◆ What needs to be done
With all images omitted, write out the records word for word.
---------- Supplied data
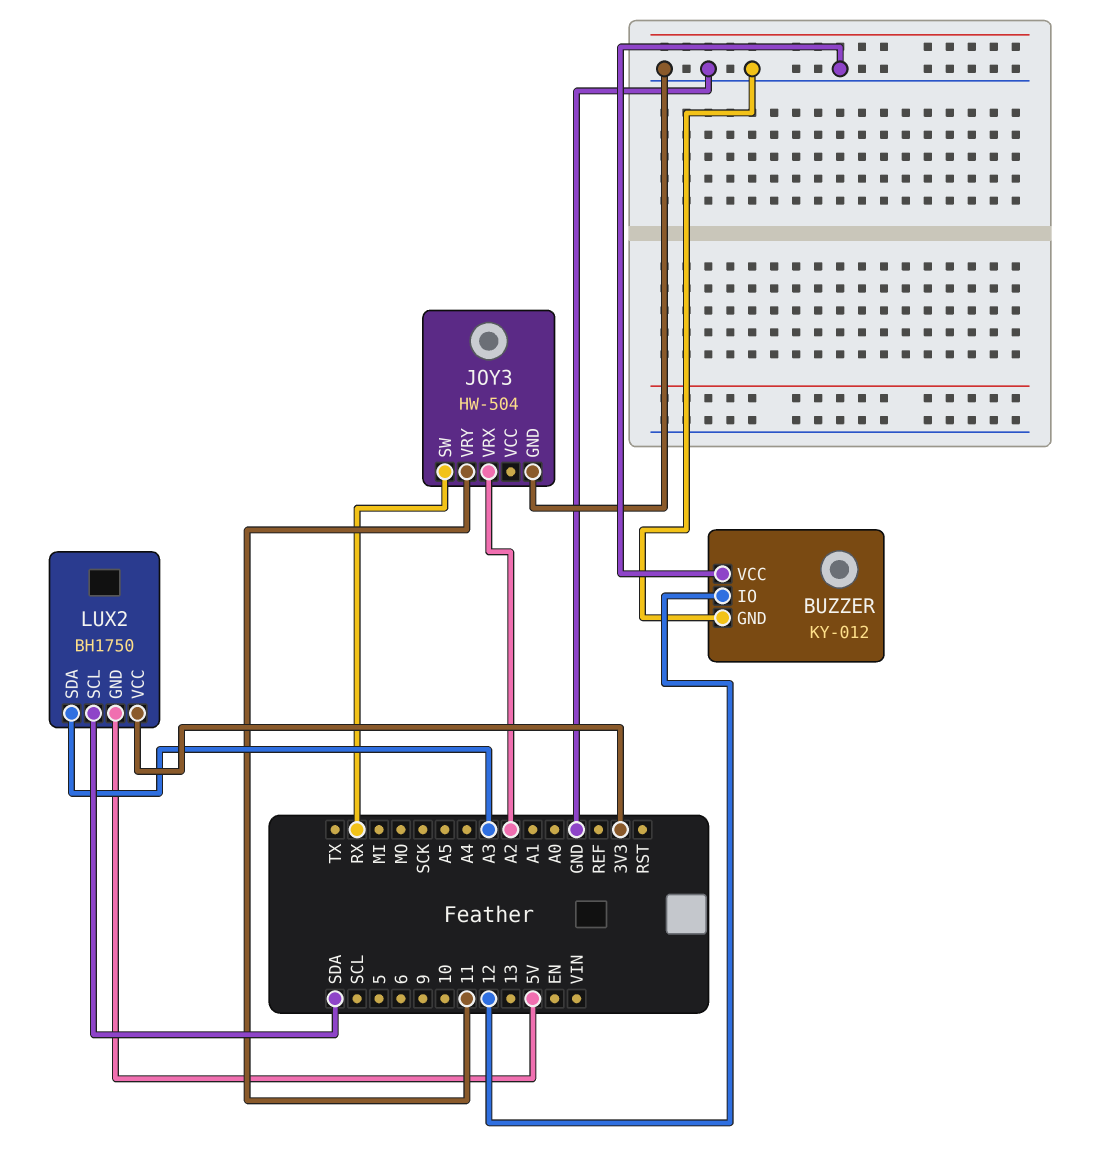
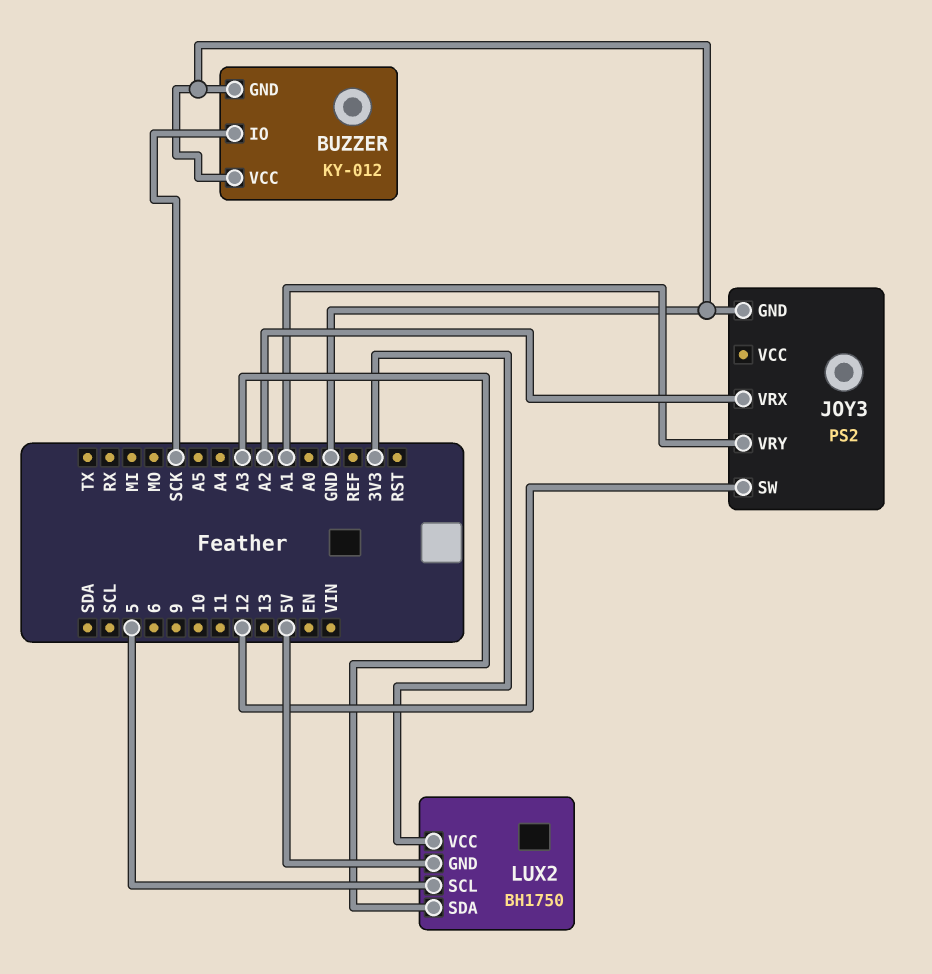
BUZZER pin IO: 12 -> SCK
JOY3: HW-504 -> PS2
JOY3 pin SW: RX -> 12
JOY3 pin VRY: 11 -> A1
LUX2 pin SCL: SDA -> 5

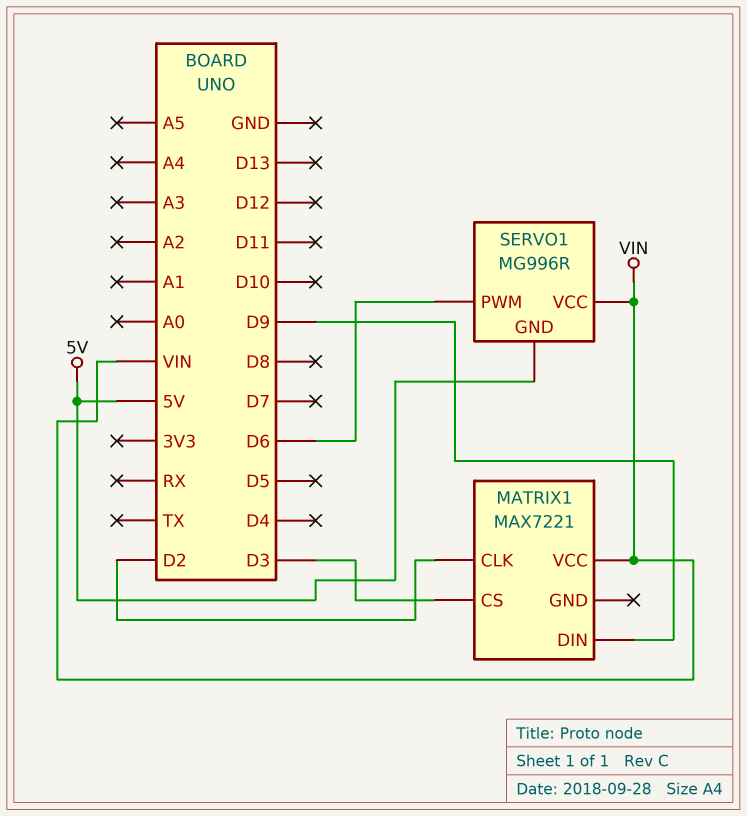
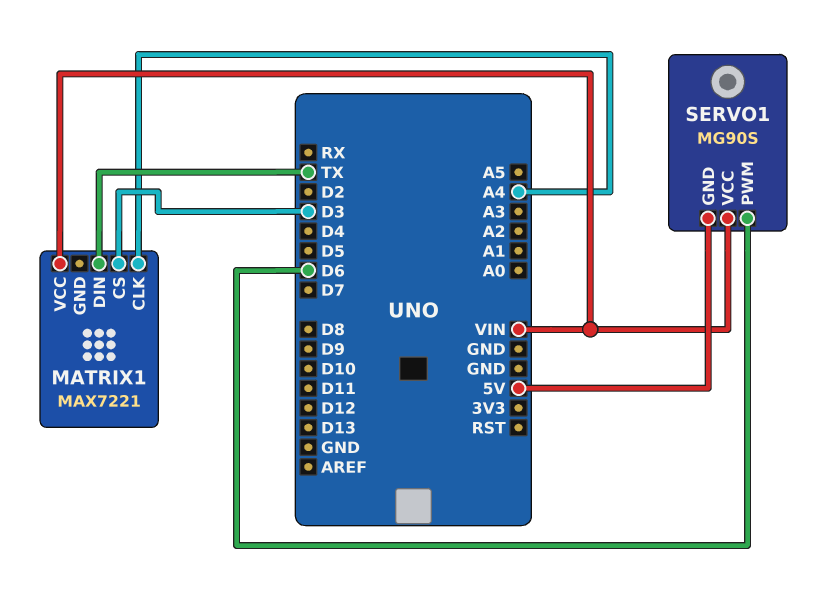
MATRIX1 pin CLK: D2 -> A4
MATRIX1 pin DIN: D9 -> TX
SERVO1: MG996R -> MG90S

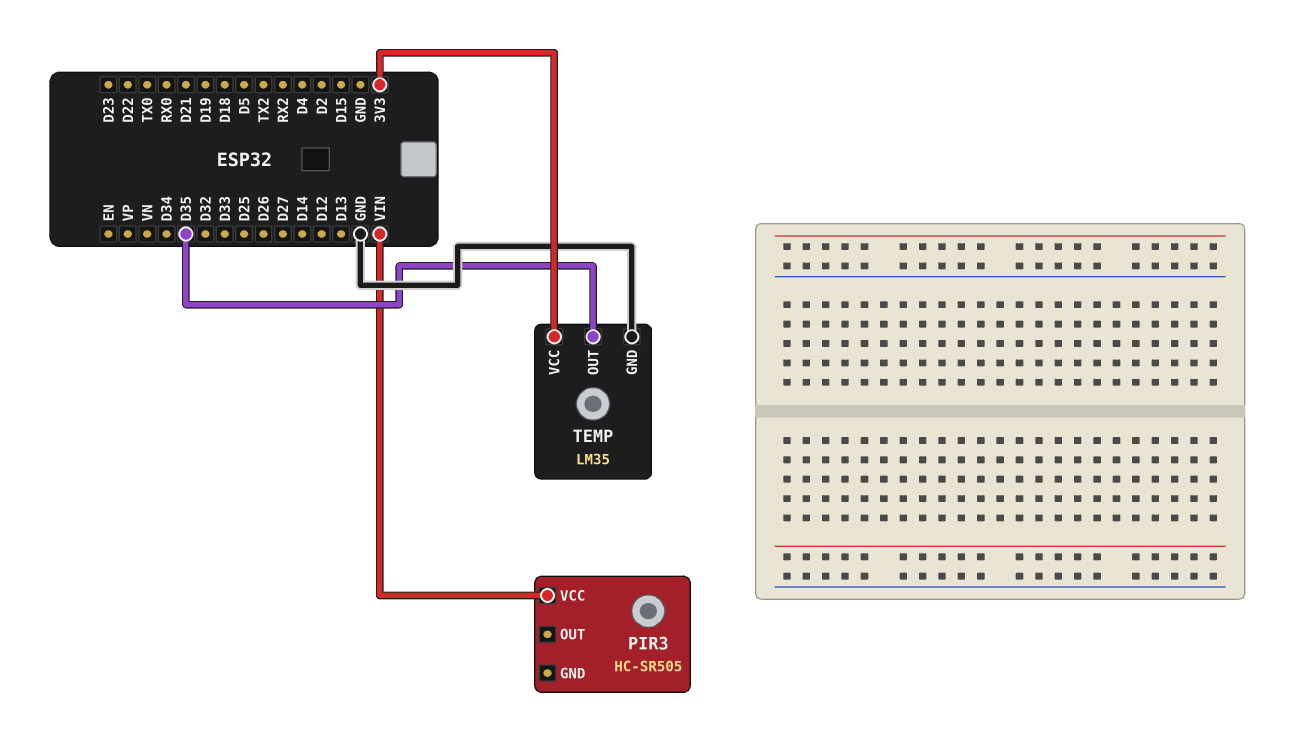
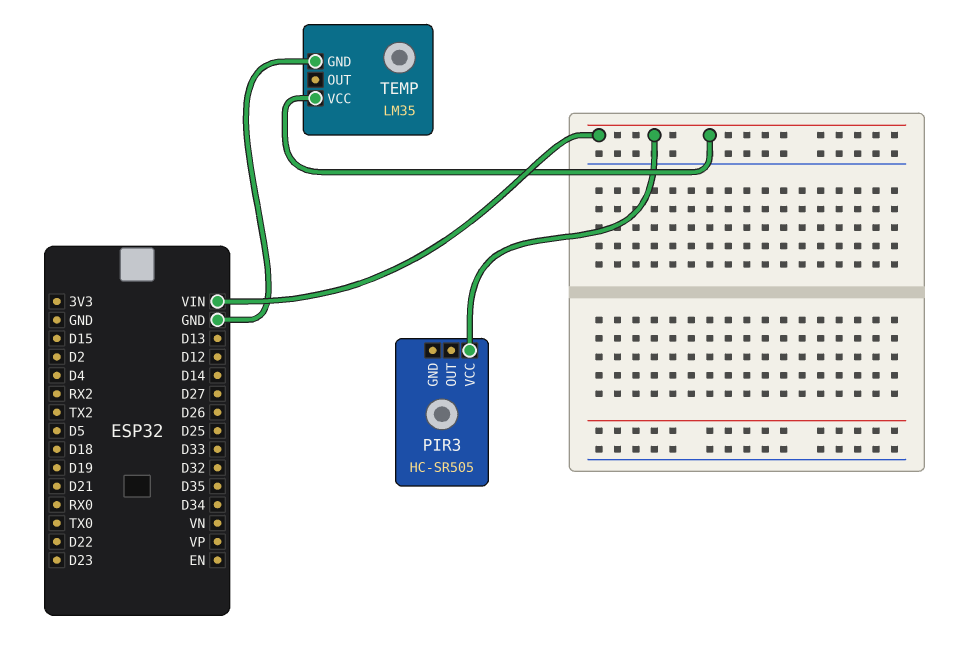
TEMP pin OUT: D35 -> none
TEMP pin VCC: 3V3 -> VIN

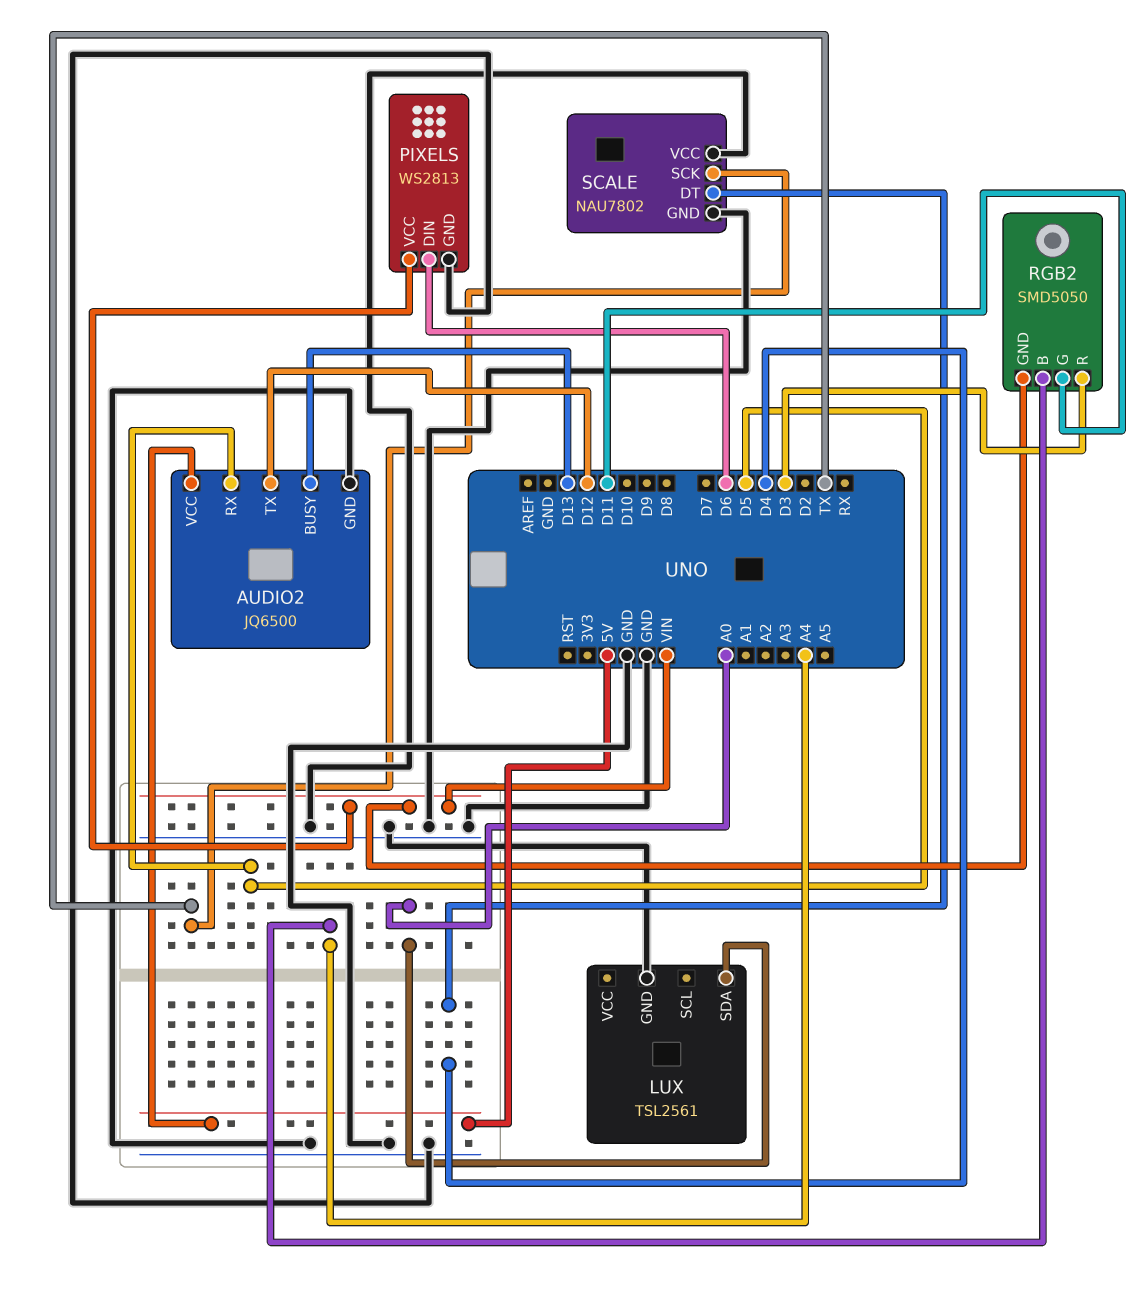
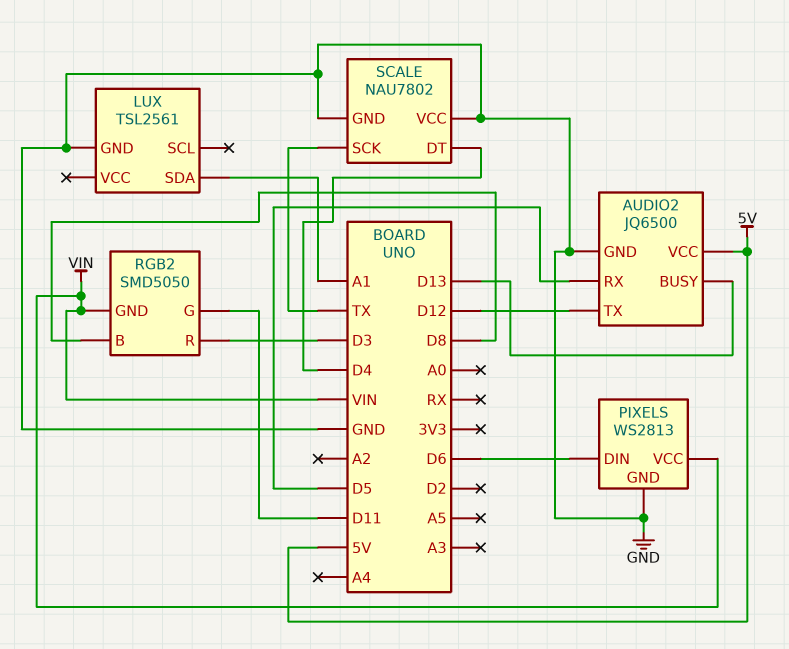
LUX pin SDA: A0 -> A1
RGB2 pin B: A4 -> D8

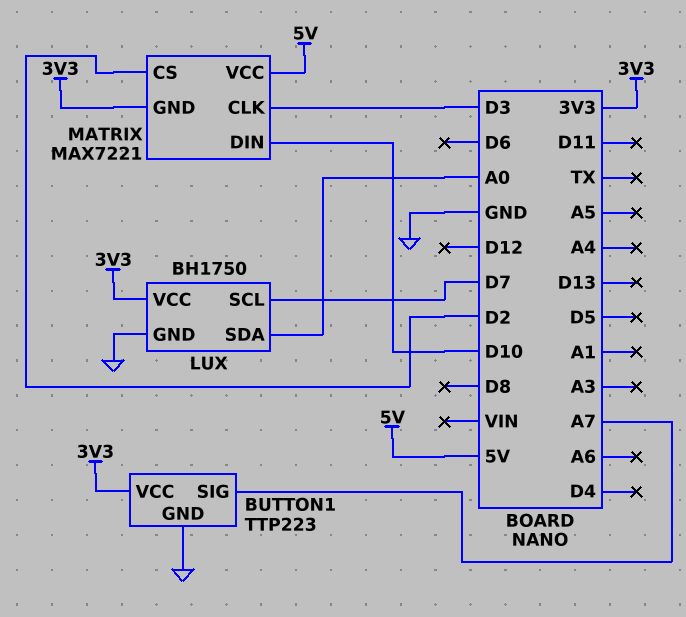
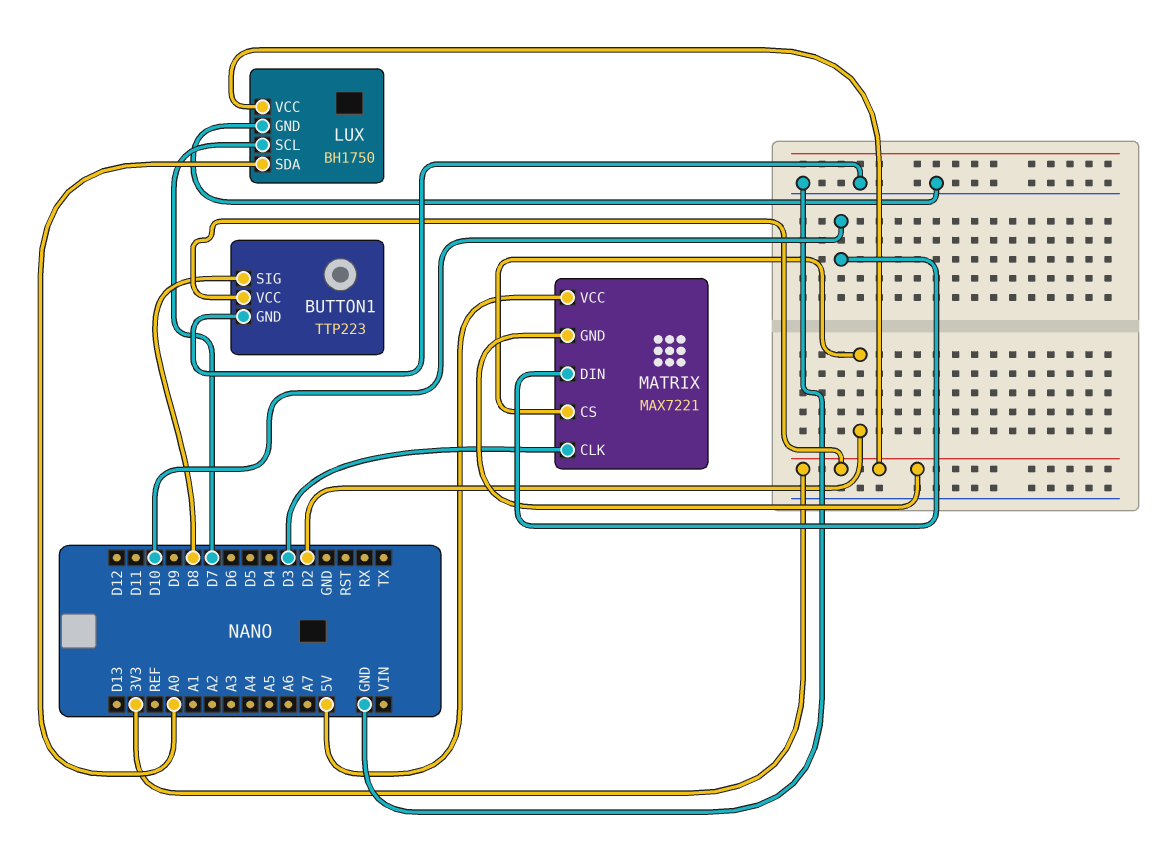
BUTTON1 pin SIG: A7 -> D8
--------------------
◆ Exercise result
BUZZER pin IO: 12 -> SCK
JOY3: HW-504 -> PS2
JOY3 pin SW: RX -> 12
JOY3 pin VRY: 11 -> A1
LUX2 pin SCL: SDA -> 5

MATRIX1 pin CLK: D2 -> A4
MATRIX1 pin DIN: D9 -> TX
SERVO1: MG996R -> MG90S

TEMP pin OUT: D35 -> none
TEMP pin VCC: 3V3 -> VIN

LUX pin SDA: A0 -> A1
RGB2 pin B: A4 -> D8

BUTTON1 pin SIG: A7 -> D8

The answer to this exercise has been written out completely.